Work task:
Which lines of the entries contain the string "turned"? Please find them and copy them.

::::::::

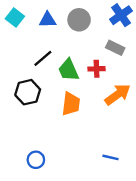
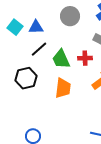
cyan square: (15, 17) -> (15, 27), moved
blue triangle: (48, 20) -> (36, 27), moved

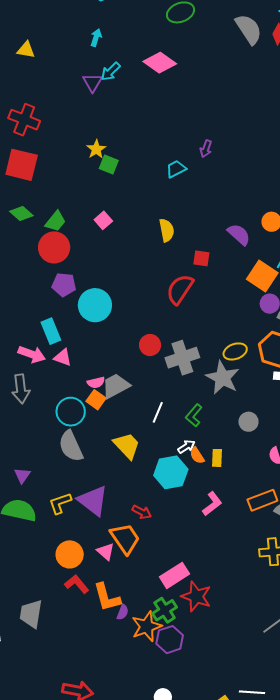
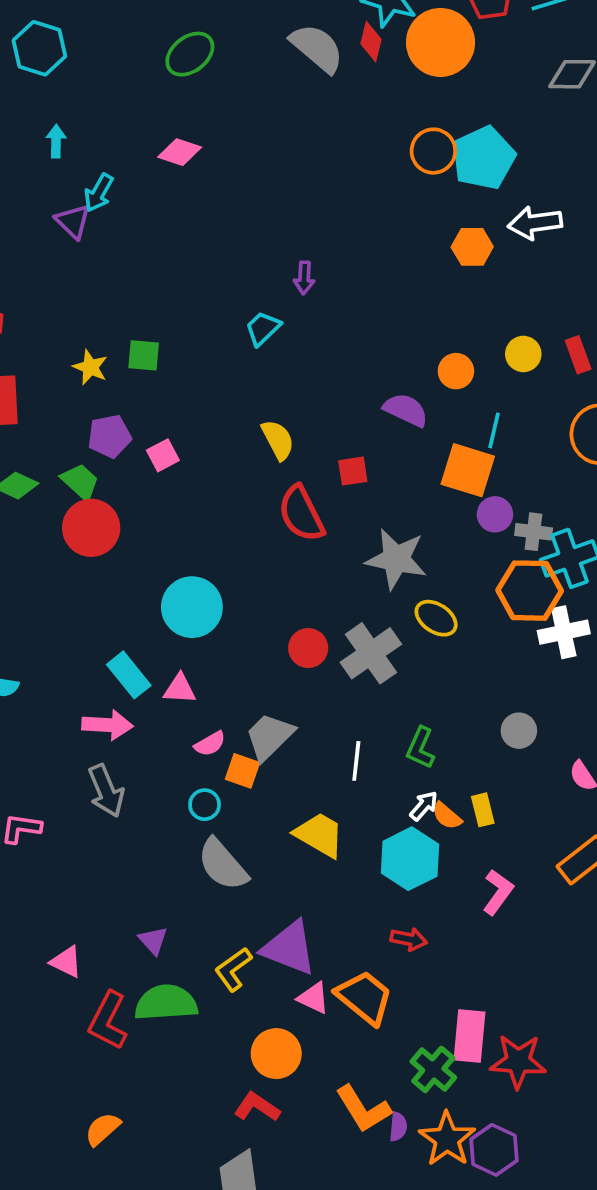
pink diamond: (160, 63) -> (180, 152), size x0.7
yellow star: (96, 149) -> (90, 367), moved
pink square: (103, 220) -> (163, 455), turned 30
green trapezoid: (56, 221) -> (80, 482), turned -70
purple pentagon: (64, 285) -> (109, 436), moved
red semicircle: (180, 289) -> (301, 514), moved, turned -44
yellow ellipse: (235, 351) -> (436, 618), moved, turned 70
pink triangle: (63, 357) -> (180, 689), moved
gray star: (223, 378) -> (396, 559), moved
pink semicircle: (96, 382) -> (210, 744), moved
cyan circle: (71, 412) -> (205, 805), size x0.6
red arrow: (142, 512) -> (409, 939), moved
pink triangle: (106, 551) -> (313, 998), moved
pink rectangle: (175, 575) -> (469, 1036), turned -36
red L-shape: (77, 584) -> (257, 1107), moved
green cross: (165, 610) -> (433, 1070), moved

::::::::

Exercise response:
pink square: (103, 220) -> (163, 455), turned 30
green trapezoid: (56, 221) -> (80, 482), turned -70
red semicircle: (180, 289) -> (301, 514), moved, turned -44
yellow ellipse: (235, 351) -> (436, 618), moved, turned 70
pink rectangle: (175, 575) -> (469, 1036), turned -36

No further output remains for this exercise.